╭──
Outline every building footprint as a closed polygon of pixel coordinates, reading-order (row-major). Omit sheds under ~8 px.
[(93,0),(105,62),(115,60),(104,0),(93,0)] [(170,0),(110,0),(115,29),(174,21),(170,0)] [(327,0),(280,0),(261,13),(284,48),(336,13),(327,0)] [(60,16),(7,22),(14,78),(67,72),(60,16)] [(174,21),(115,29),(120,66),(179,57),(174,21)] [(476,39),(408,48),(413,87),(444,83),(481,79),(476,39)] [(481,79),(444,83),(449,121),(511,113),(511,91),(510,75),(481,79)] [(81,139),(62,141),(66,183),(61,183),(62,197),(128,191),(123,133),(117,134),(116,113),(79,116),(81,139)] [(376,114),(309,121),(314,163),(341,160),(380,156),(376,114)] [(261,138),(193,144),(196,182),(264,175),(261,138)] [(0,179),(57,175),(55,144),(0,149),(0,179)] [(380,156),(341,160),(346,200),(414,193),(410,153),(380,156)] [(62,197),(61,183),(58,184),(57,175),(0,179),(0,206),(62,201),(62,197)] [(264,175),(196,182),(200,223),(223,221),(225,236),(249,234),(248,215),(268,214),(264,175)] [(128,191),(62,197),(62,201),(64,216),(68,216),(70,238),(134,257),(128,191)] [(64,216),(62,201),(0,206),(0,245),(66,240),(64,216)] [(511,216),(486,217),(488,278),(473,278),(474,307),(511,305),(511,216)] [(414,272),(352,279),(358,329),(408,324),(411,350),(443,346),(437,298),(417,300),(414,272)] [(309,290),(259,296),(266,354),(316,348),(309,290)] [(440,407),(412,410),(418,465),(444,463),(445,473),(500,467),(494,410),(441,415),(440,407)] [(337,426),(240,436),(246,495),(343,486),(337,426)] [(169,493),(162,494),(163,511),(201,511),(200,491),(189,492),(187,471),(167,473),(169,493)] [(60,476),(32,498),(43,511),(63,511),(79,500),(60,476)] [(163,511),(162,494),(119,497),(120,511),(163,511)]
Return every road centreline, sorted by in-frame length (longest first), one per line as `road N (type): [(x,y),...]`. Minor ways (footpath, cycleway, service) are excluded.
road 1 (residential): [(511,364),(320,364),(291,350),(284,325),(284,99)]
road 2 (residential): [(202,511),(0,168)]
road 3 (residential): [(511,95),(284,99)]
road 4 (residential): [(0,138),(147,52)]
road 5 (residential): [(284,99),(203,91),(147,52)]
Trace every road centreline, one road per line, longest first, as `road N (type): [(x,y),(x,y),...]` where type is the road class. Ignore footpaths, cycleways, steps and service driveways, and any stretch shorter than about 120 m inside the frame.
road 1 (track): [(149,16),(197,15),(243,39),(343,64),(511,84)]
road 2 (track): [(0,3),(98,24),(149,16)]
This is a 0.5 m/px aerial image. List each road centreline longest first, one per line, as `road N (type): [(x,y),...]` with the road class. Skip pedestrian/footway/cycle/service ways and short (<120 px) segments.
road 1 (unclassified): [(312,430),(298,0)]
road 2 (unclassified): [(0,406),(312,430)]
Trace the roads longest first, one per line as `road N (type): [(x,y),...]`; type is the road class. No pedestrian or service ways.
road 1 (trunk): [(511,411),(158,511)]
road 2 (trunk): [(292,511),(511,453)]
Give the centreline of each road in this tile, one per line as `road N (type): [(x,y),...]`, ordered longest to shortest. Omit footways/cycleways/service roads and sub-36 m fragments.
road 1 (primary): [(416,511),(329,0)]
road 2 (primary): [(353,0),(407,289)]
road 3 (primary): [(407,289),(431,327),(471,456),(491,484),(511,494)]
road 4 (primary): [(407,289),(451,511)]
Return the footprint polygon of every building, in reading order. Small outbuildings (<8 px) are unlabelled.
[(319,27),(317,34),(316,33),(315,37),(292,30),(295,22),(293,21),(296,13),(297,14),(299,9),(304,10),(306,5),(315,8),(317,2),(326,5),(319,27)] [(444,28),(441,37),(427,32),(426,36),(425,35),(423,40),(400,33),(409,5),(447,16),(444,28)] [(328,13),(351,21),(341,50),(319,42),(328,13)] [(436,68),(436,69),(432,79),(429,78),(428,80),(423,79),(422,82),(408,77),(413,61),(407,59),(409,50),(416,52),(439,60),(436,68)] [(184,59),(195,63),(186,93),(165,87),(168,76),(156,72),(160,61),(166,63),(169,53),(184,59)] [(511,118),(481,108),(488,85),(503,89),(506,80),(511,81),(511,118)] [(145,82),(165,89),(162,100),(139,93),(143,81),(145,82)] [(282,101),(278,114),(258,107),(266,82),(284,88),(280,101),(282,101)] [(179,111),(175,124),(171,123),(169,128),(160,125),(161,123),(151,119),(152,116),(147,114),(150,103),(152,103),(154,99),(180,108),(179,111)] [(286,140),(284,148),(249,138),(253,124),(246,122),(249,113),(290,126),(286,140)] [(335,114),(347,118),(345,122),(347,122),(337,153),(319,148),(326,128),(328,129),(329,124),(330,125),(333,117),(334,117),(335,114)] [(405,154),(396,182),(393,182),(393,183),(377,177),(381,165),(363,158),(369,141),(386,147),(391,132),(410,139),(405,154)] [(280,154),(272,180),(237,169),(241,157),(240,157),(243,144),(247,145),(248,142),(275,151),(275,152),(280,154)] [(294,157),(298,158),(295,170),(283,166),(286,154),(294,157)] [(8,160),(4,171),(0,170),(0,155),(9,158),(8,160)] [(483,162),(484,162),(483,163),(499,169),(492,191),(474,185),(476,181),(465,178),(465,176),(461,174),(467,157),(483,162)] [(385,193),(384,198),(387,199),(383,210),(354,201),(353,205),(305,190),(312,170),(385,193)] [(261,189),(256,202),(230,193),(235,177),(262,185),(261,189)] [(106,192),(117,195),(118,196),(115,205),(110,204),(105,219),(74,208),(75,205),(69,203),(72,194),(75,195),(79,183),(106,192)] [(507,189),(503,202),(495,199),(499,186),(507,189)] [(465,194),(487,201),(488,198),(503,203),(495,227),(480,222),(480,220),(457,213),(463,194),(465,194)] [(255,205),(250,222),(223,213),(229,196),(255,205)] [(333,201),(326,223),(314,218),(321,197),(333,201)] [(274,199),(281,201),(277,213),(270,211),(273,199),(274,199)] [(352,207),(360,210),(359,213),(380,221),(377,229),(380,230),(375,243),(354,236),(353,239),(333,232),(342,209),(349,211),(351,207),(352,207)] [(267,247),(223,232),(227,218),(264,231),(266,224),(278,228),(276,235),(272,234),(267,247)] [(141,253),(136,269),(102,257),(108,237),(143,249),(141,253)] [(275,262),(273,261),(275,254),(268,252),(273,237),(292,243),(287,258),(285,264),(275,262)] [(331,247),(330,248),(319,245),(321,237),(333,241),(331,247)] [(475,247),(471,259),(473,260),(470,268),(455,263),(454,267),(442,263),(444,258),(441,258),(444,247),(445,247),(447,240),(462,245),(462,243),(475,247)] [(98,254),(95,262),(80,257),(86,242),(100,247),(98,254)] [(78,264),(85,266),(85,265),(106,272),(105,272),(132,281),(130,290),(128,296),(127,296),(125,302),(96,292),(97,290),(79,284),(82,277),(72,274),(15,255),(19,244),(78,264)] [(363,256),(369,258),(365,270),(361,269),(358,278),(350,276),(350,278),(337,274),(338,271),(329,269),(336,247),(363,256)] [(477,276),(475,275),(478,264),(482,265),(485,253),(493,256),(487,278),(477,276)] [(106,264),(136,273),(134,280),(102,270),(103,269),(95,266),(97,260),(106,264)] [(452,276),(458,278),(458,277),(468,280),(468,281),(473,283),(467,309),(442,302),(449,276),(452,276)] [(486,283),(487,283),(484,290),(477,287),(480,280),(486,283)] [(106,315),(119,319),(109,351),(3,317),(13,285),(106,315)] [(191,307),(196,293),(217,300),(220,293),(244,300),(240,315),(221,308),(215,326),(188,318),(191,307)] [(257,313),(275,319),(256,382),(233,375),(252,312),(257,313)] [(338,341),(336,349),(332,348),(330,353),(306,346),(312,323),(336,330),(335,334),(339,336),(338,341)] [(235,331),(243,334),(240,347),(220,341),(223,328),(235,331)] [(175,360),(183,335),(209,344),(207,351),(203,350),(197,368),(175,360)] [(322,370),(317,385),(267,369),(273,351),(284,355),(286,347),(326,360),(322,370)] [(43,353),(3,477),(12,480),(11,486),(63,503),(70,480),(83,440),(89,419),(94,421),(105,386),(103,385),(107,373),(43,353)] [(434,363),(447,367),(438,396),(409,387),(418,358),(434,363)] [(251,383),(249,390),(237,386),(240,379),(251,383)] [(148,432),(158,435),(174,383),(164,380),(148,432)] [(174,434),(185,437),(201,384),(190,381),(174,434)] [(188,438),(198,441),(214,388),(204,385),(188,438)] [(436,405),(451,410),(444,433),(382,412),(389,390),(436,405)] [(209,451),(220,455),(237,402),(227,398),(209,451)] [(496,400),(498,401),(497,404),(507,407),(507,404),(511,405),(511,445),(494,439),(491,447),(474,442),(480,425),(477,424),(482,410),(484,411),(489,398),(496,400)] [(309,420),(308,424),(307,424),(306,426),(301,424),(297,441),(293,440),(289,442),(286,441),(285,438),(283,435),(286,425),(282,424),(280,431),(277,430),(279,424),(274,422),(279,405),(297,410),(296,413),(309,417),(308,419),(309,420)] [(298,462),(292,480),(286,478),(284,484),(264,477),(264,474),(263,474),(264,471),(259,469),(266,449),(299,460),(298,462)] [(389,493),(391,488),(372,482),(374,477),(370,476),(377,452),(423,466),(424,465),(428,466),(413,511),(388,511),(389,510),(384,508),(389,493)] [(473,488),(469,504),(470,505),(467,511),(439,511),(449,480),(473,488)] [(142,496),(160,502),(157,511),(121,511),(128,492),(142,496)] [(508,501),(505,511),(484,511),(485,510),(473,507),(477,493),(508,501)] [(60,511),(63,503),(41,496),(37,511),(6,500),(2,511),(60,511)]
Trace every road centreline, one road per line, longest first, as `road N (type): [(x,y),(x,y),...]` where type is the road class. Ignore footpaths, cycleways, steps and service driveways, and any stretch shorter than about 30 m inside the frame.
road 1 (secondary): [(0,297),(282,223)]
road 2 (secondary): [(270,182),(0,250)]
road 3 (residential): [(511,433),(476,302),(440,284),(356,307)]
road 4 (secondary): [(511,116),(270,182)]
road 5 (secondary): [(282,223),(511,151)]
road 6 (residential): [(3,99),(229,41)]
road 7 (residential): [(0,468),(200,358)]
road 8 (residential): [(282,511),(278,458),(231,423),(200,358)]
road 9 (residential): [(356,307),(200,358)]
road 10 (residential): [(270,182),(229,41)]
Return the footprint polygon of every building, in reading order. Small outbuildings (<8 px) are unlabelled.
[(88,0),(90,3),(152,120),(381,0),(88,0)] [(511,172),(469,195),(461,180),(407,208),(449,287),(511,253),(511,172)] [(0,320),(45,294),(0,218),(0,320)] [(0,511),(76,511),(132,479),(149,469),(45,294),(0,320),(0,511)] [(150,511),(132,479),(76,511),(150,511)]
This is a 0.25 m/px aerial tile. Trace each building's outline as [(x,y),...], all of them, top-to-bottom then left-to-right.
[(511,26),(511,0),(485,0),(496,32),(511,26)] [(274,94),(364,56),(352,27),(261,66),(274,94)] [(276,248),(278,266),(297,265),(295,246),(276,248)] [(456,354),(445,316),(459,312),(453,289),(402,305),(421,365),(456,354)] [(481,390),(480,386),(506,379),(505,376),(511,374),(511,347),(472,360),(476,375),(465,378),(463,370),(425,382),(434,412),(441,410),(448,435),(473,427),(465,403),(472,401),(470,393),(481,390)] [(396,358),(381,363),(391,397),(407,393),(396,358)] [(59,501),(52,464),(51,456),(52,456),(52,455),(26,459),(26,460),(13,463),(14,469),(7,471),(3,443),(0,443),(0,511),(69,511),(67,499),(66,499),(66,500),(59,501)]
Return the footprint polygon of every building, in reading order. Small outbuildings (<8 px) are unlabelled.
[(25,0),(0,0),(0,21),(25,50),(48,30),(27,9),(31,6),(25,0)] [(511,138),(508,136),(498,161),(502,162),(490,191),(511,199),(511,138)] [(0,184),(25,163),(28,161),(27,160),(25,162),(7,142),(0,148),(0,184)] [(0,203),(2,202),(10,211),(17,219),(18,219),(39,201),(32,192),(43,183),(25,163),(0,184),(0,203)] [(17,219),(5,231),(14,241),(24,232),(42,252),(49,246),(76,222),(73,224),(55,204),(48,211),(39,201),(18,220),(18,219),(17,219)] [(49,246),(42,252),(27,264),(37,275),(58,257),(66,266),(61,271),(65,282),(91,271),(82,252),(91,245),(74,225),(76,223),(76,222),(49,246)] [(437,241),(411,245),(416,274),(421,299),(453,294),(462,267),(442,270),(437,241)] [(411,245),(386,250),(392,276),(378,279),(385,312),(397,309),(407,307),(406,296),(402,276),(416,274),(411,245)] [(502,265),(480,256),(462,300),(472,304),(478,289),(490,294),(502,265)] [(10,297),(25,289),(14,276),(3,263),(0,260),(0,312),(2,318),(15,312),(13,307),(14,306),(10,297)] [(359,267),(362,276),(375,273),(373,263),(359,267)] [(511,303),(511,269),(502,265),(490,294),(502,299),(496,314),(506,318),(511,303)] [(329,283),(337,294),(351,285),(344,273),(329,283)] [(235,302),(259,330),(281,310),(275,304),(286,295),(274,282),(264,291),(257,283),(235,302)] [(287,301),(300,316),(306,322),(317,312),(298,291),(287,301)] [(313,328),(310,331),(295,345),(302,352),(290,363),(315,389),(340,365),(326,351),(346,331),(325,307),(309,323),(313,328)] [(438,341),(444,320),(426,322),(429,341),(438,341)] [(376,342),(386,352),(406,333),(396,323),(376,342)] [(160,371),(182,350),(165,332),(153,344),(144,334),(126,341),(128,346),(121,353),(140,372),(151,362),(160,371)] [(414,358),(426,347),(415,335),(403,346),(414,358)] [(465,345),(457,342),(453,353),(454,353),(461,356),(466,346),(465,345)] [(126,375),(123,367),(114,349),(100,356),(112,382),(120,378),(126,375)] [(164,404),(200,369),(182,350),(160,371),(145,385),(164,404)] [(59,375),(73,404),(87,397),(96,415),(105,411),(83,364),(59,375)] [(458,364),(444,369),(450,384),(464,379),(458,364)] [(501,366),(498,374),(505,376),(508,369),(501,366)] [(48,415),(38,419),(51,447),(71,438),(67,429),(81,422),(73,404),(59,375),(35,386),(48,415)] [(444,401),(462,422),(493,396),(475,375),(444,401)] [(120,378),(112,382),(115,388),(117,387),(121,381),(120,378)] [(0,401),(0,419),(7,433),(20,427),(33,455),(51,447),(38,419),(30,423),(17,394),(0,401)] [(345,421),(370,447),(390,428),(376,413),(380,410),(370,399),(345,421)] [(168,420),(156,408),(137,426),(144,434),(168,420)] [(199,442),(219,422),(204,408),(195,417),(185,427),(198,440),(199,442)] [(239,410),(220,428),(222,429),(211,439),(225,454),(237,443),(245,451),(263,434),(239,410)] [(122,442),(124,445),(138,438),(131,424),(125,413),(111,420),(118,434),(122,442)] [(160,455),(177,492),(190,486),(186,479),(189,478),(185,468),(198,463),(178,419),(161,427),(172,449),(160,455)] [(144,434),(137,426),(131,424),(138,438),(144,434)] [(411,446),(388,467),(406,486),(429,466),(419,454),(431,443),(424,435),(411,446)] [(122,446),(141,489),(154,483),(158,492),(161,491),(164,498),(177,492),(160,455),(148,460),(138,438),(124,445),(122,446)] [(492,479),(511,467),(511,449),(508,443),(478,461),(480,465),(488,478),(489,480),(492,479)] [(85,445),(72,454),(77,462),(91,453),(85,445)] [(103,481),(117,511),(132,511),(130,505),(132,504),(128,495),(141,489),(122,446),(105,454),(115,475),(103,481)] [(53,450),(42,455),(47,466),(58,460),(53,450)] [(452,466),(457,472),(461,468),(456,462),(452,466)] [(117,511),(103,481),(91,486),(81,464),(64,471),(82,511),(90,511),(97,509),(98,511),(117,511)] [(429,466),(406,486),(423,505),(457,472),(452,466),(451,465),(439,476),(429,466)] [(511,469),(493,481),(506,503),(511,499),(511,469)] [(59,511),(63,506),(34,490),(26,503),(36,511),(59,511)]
╰──
Exercise goal ::
Gather every line of the items above that contains the string "roads", copying each such line in full. Case counts.

Output for this task ::
Trace the roads longest first, one per line as `road N (type): [(x,y),...]`; type is the road class. No pedestrian or service ways.
Give the centreline of each road in this tile, one per line as `road N (type): [(x,y),...]`, ordered longest to shortest. Omit footways/cycleways/service roads and sub-36 m fragments.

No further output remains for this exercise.